• Exercise goal:
From the data that follows, copy every line with the string "DGND".

Image comparison data:
____

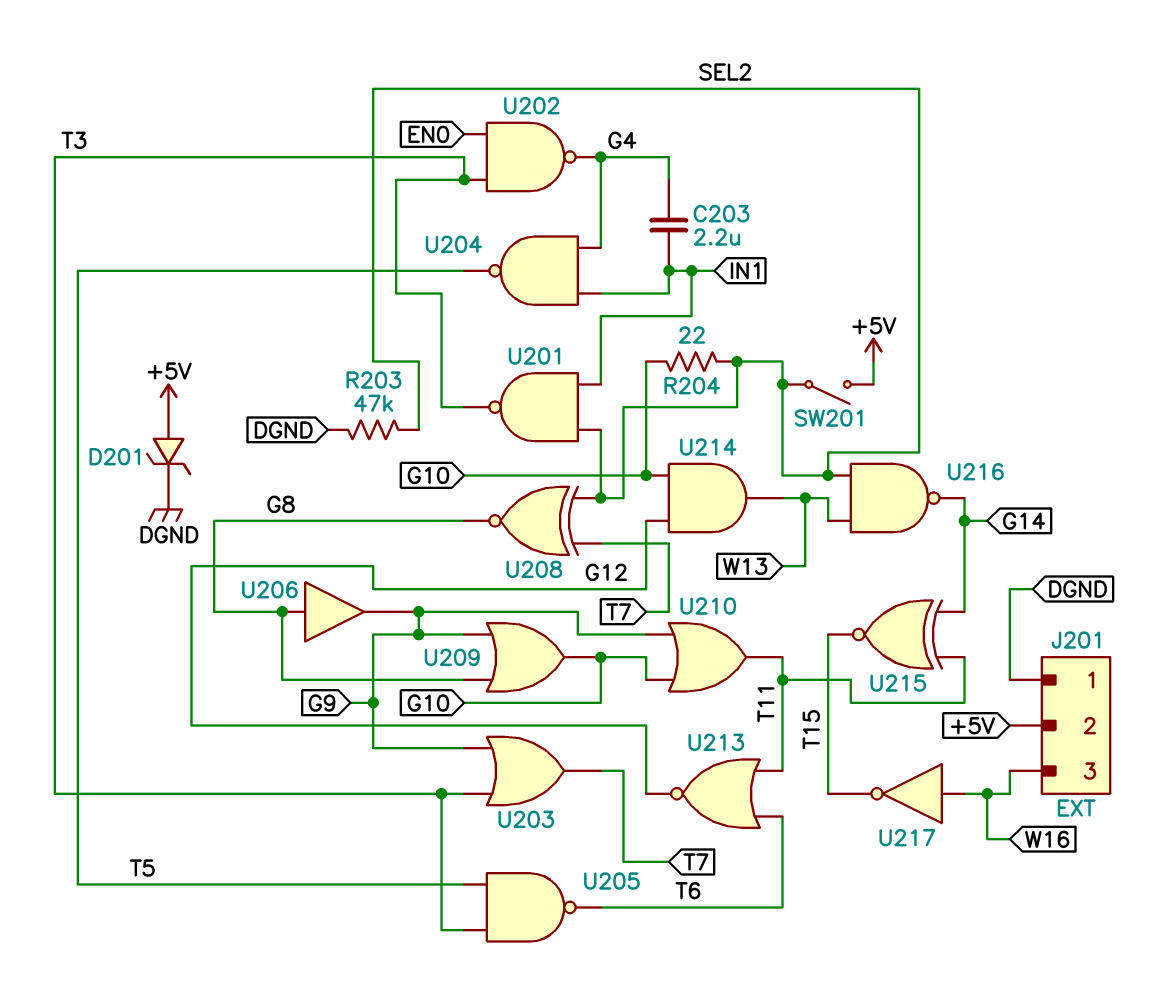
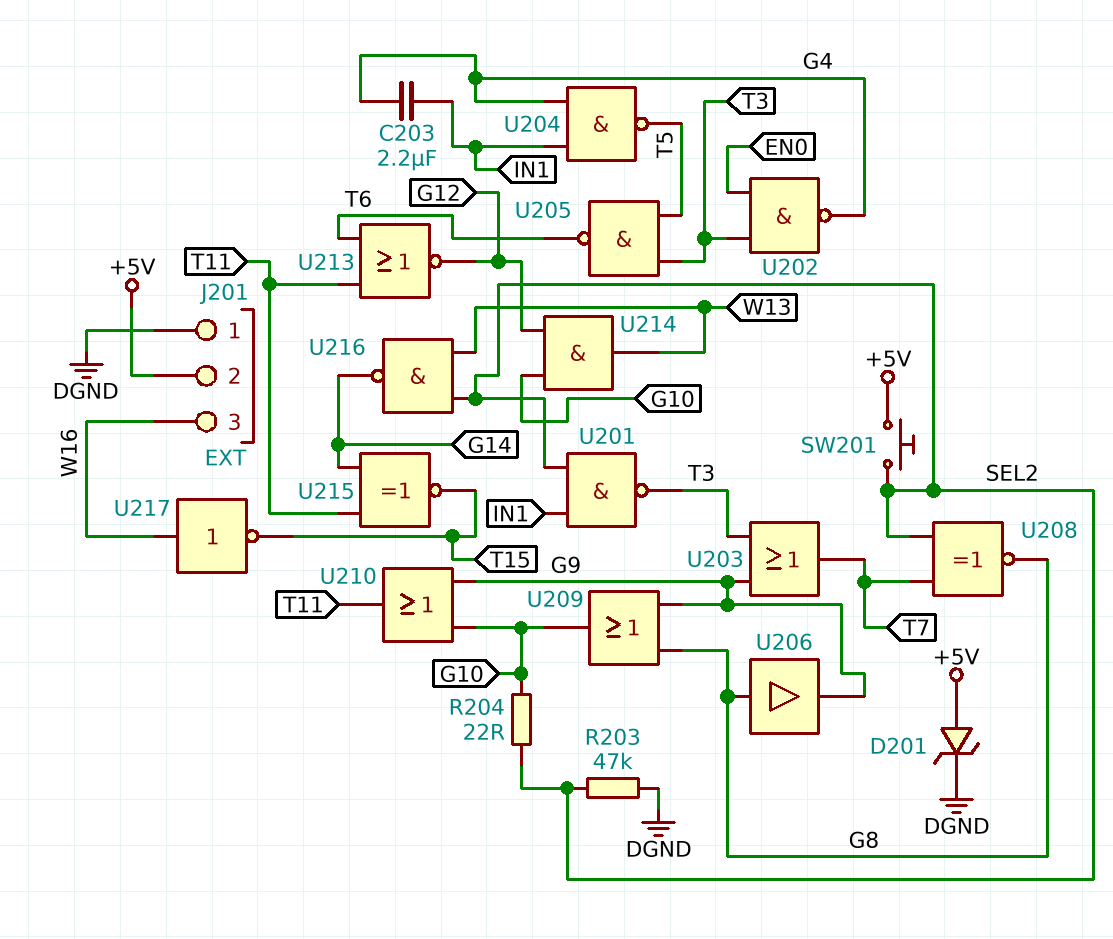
SW201: switch (+5V, SEL2) -> button (+5V, SEL2)

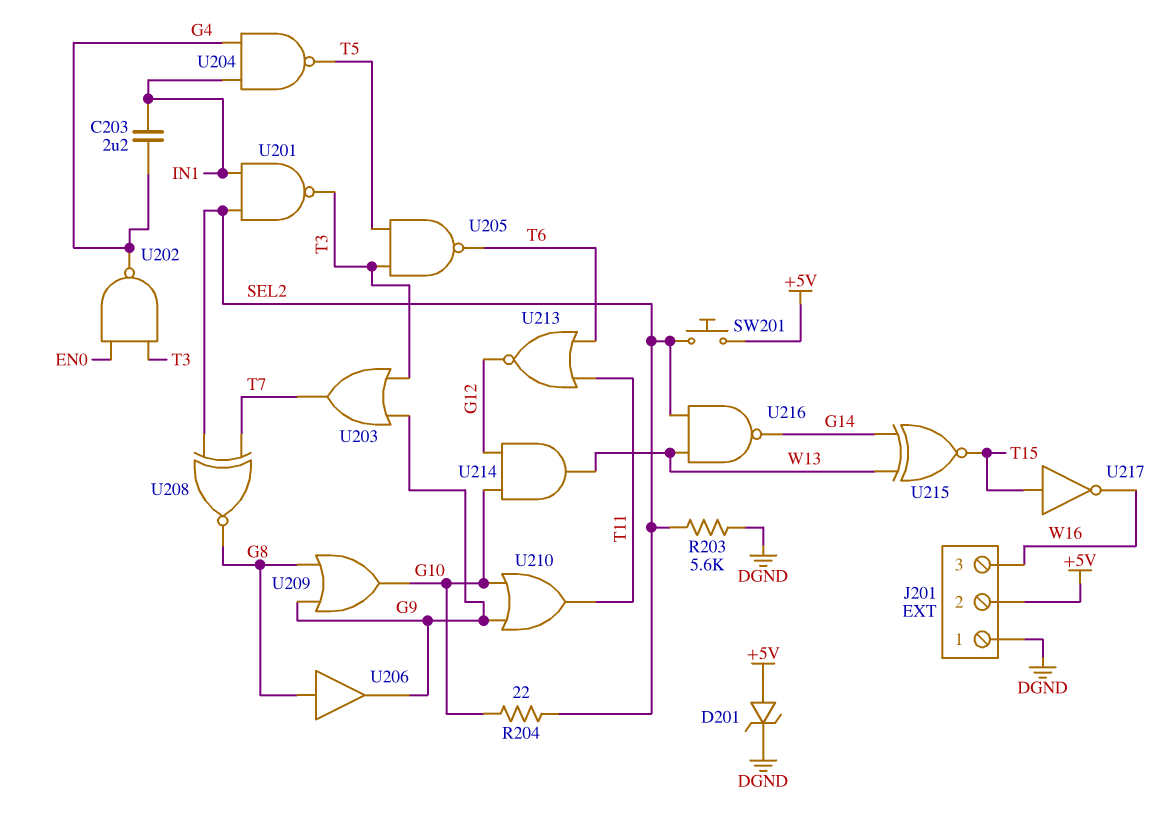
R203: 47k (DGND, SEL2) -> 5.6k (DGND, SEL2)
U215: XNOR (in G14, in T11, out T15) -> XNOR (in G14, in W13, out T15)
U217: NOT (in W16, out T15) -> NOT (in T15, out W16)

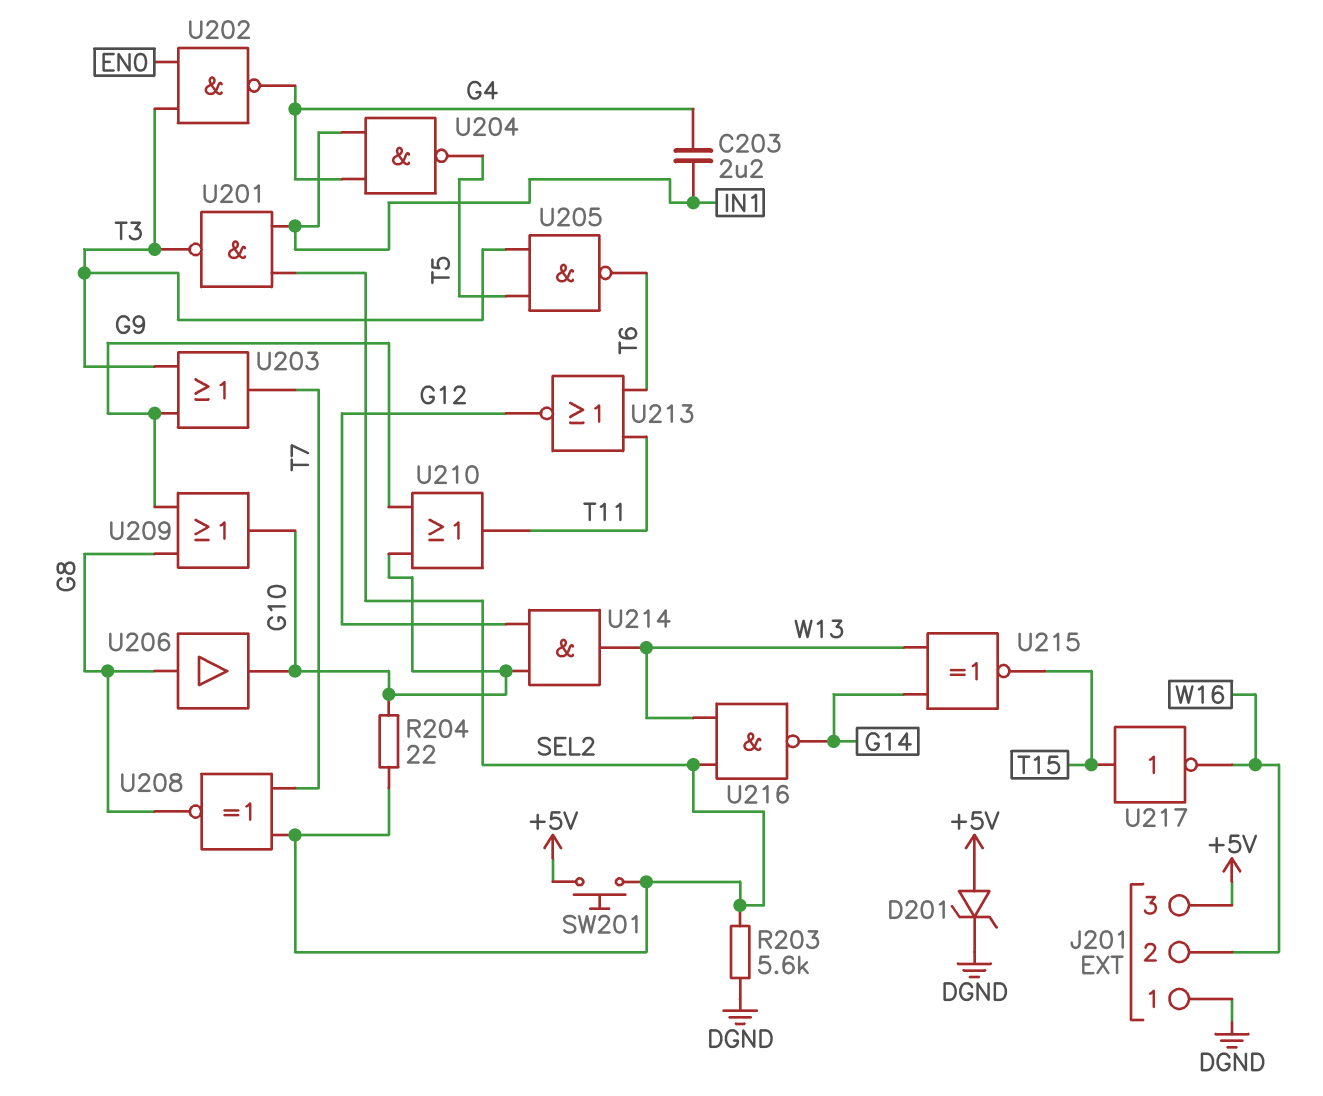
J201 pin 2: +5V -> W16
J201 pin 3: W16 -> +5V
U206: buffer (in G8, out G9) -> buffer (in G8, out G10)

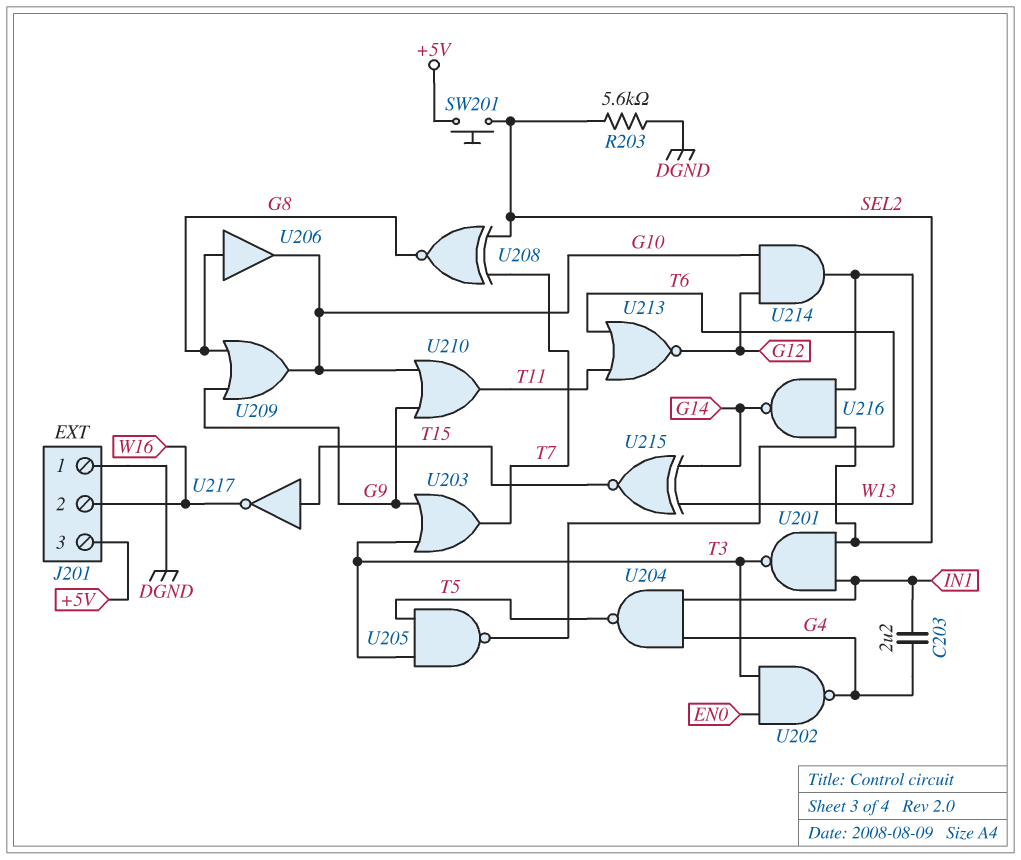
D201: zener (A +5V, K DGND) -> none
R204: 22 (G10, SEL2) -> none

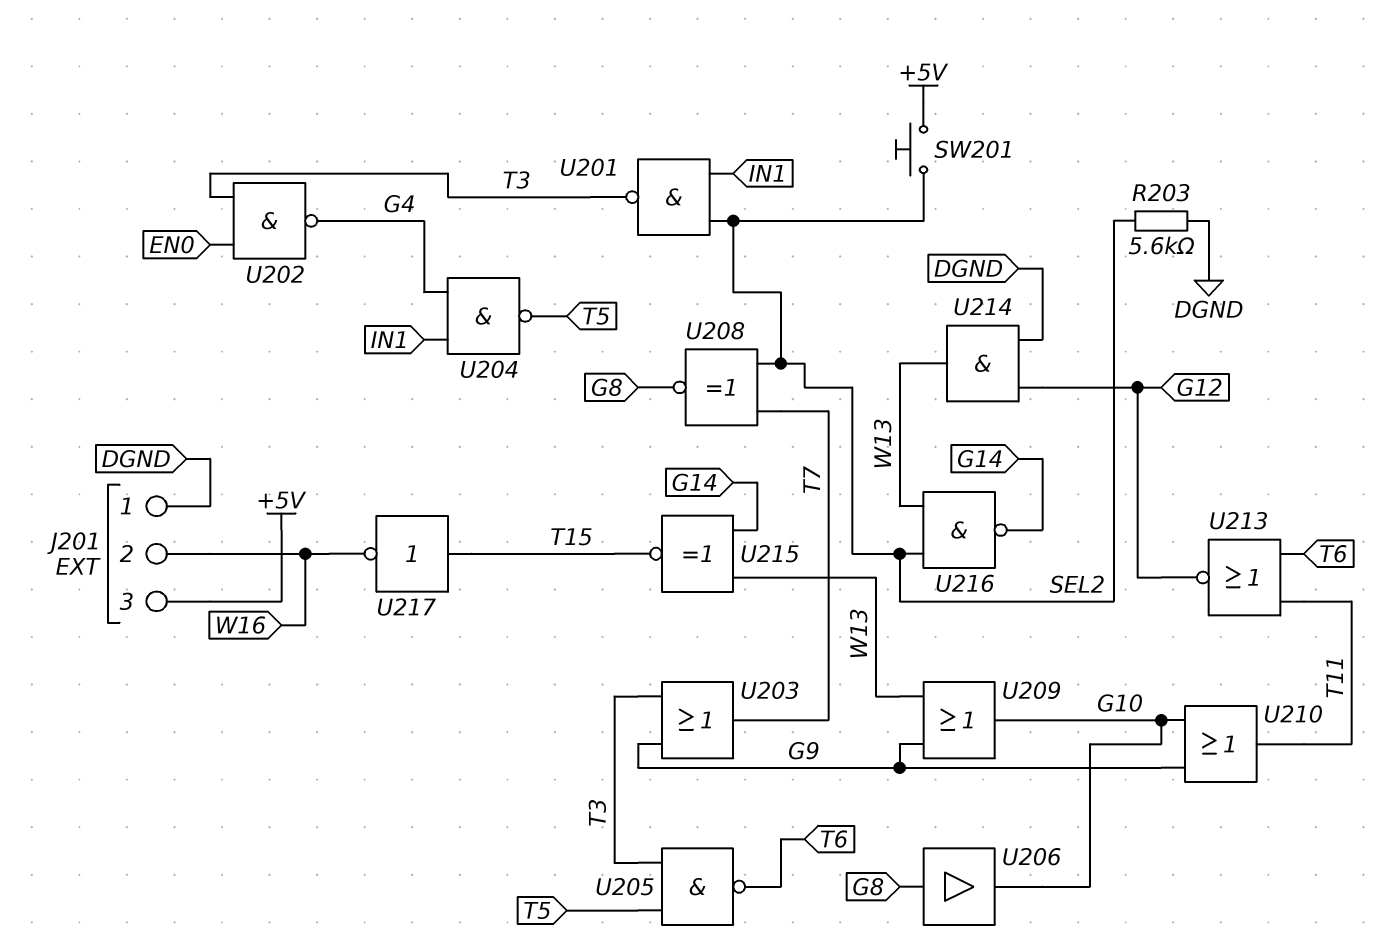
C203: 2.2uF (G4, IN1) -> none
U209: OR (in G8, in G9, out G10) -> OR (in G9, in W13, out G10)
U214: AND (in G10, in G12, out W13) -> AND (in DGND, in G12, out W13)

____

• Solution:
R203: 47k (DGND, SEL2) -> 5.6k (DGND, SEL2)
D201: zener (A +5V, K DGND) -> none
U214: AND (in G10, in G12, out W13) -> AND (in DGND, in G12, out W13)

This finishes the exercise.